**INPUT DATA**
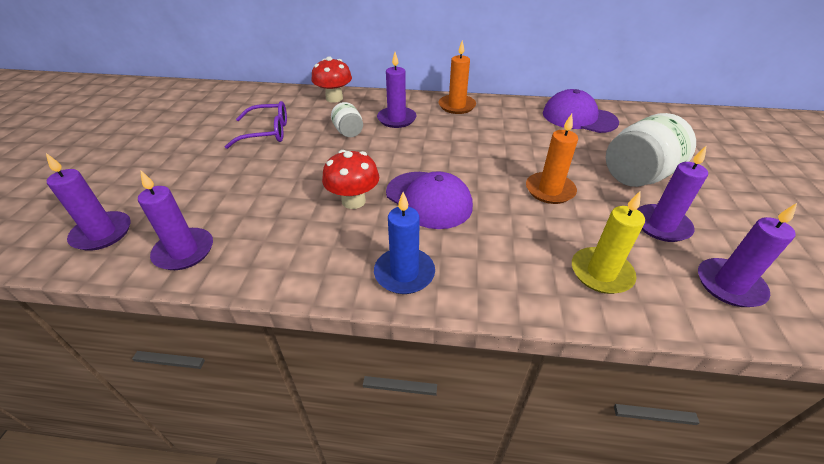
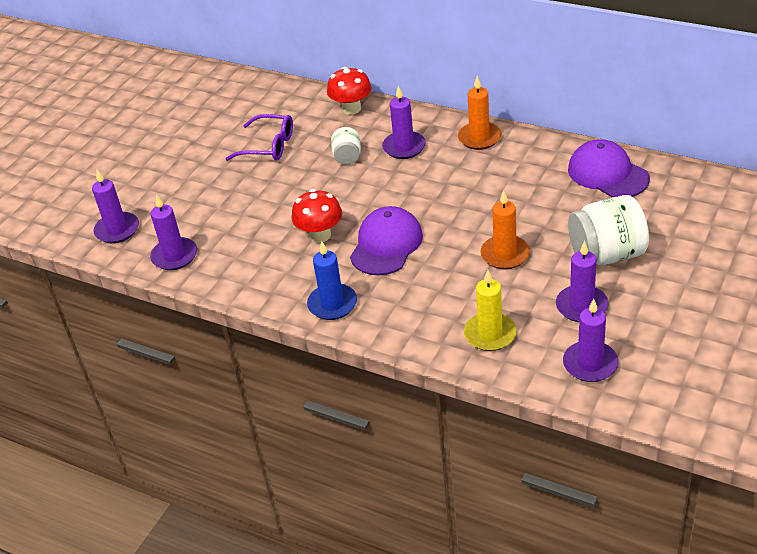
camera: 25 degrees right, 0 degrees up
purple cap [386,171,473,229] -> purple cap turned 135 degrees counterclockwise [350,206,423,275]

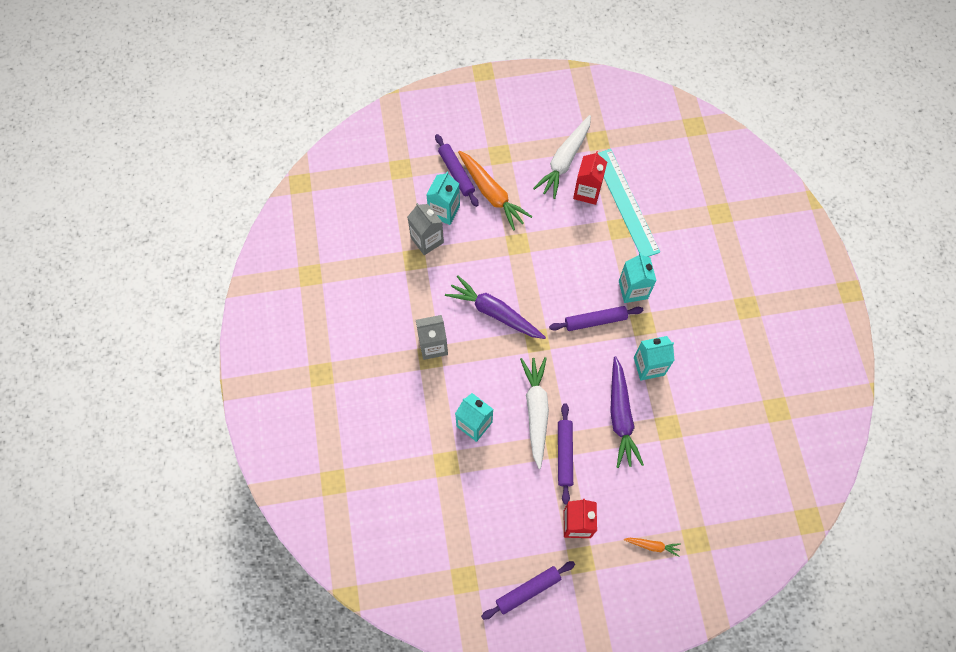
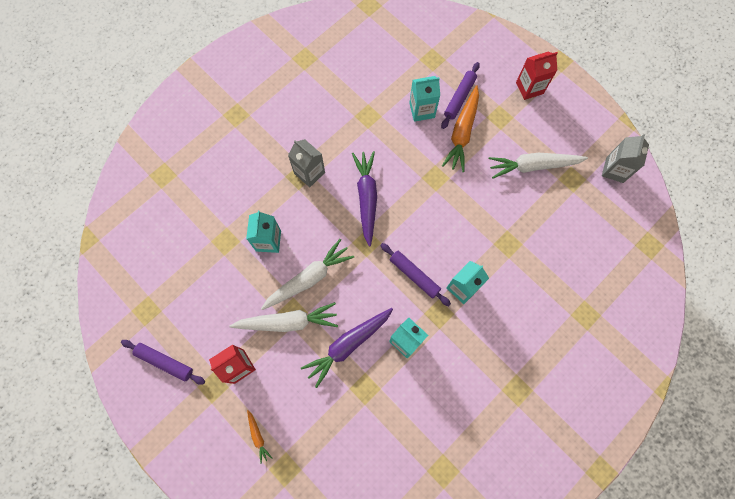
camera: 55 degrees right, 5 degrees up
grey carton [408,203,444,255] -> grey carton moved to [602,134,649,183]
purple rolling pin [558,404,573,504] -> white carrot [230,302,338,332]
red carton [573,151,607,205] -> red carton moved to [516,52,558,100]
turquoise ruler [597,149,660,257] -> none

**WHAT YOU HAVE TO DO**
The records above should be copied word for word, with the pictures left out.

**WRITTEN ANSWER**
camera: 25 degrees right, 0 degrees up
purple cap [386,171,473,229] -> purple cap turned 135 degrees counterclockwise [350,206,423,275]

camera: 55 degrees right, 5 degrees up
grey carton [408,203,444,255] -> grey carton moved to [602,134,649,183]
purple rolling pin [558,404,573,504] -> white carrot [230,302,338,332]
red carton [573,151,607,205] -> red carton moved to [516,52,558,100]
turquoise ruler [597,149,660,257] -> none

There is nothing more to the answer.